**What this task involves**: The entries below should be output exactly as written.

**Records provided**:
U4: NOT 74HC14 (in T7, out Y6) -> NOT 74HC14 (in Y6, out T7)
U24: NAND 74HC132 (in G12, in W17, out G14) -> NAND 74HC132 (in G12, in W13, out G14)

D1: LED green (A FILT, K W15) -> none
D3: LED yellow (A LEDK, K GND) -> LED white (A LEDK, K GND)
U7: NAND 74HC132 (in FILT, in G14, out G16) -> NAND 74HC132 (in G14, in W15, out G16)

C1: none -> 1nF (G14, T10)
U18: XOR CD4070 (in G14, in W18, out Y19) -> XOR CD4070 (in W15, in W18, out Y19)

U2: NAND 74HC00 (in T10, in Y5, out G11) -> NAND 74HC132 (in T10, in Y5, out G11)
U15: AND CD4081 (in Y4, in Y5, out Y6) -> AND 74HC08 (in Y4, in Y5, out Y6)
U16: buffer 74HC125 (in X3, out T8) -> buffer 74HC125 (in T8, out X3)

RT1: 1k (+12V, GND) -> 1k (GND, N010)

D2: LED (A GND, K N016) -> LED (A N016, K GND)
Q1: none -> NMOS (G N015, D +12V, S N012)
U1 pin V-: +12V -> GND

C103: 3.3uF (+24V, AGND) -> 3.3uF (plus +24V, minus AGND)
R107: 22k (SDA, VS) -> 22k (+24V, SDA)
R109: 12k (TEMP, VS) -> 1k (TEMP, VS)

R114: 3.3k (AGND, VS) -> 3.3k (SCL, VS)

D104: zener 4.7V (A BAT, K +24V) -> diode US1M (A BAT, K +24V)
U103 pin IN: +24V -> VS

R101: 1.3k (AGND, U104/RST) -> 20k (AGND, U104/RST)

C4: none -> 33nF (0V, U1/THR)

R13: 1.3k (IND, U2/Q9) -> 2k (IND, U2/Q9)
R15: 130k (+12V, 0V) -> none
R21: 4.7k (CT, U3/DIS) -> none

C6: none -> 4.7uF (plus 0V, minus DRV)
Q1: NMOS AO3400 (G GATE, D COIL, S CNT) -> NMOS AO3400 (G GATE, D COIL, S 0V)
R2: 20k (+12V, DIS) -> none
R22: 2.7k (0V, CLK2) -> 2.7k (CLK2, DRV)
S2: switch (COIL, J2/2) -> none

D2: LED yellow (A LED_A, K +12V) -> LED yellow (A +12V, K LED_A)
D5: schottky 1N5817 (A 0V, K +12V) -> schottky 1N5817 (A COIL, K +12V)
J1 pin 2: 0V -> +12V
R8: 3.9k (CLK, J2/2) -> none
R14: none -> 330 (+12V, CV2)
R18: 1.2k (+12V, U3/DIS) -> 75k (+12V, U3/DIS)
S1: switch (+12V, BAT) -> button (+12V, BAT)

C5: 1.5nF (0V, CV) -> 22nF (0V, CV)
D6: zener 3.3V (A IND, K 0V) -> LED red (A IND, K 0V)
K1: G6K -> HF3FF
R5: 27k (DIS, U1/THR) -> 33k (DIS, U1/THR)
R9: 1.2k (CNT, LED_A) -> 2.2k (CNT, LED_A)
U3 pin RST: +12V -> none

**Response below**:
U4: NOT 74HC14 (in T7, out Y6) -> NOT 74HC14 (in Y6, out T7)
U24: NAND 74HC132 (in G12, in W17, out G14) -> NAND 74HC132 (in G12, in W13, out G14)

D1: LED green (A FILT, K W15) -> none
D3: LED yellow (A LEDK, K GND) -> LED white (A LEDK, K GND)
U7: NAND 74HC132 (in FILT, in G14, out G16) -> NAND 74HC132 (in G14, in W15, out G16)

C1: none -> 1nF (G14, T10)
U18: XOR CD4070 (in G14, in W18, out Y19) -> XOR CD4070 (in W15, in W18, out Y19)

U2: NAND 74HC00 (in T10, in Y5, out G11) -> NAND 74HC132 (in T10, in Y5, out G11)
U15: AND CD4081 (in Y4, in Y5, out Y6) -> AND 74HC08 (in Y4, in Y5, out Y6)
U16: buffer 74HC125 (in X3, out T8) -> buffer 74HC125 (in T8, out X3)

RT1: 1k (+12V, GND) -> 1k (GND, N010)

D2: LED (A GND, K N016) -> LED (A N016, K GND)
Q1: none -> NMOS (G N015, D +12V, S N012)
U1 pin V-: +12V -> GND

C103: 3.3uF (+24V, AGND) -> 3.3uF (plus +24V, minus AGND)
R107: 22k (SDA, VS) -> 22k (+24V, SDA)
R109: 12k (TEMP, VS) -> 1k (TEMP, VS)

R114: 3.3k (AGND, VS) -> 3.3k (SCL, VS)

D104: zener 4.7V (A BAT, K +24V) -> diode US1M (A BAT, K +24V)
U103 pin IN: +24V -> VS

R101: 1.3k (AGND, U104/RST) -> 20k (AGND, U104/RST)

C4: none -> 33nF (0V, U1/THR)

R13: 1.3k (IND, U2/Q9) -> 2k (IND, U2/Q9)
R15: 130k (+12V, 0V) -> none
R21: 4.7k (CT, U3/DIS) -> none

C6: none -> 4.7uF (plus 0V, minus DRV)
Q1: NMOS AO3400 (G GATE, D COIL, S CNT) -> NMOS AO3400 (G GATE, D COIL, S 0V)
R2: 20k (+12V, DIS) -> none
R22: 2.7k (0V, CLK2) -> 2.7k (CLK2, DRV)
S2: switch (COIL, J2/2) -> none

D2: LED yellow (A LED_A, K +12V) -> LED yellow (A +12V, K LED_A)
D5: schottky 1N5817 (A 0V, K +12V) -> schottky 1N5817 (A COIL, K +12V)
J1 pin 2: 0V -> +12V
R8: 3.9k (CLK, J2/2) -> none
R14: none -> 330 (+12V, CV2)
R18: 1.2k (+12V, U3/DIS) -> 75k (+12V, U3/DIS)
S1: switch (+12V, BAT) -> button (+12V, BAT)

C5: 1.5nF (0V, CV) -> 22nF (0V, CV)
D6: zener 3.3V (A IND, K 0V) -> LED red (A IND, K 0V)
K1: G6K -> HF3FF
R5: 27k (DIS, U1/THR) -> 33k (DIS, U1/THR)
R9: 1.2k (CNT, LED_A) -> 2.2k (CNT, LED_A)
U3 pin RST: +12V -> none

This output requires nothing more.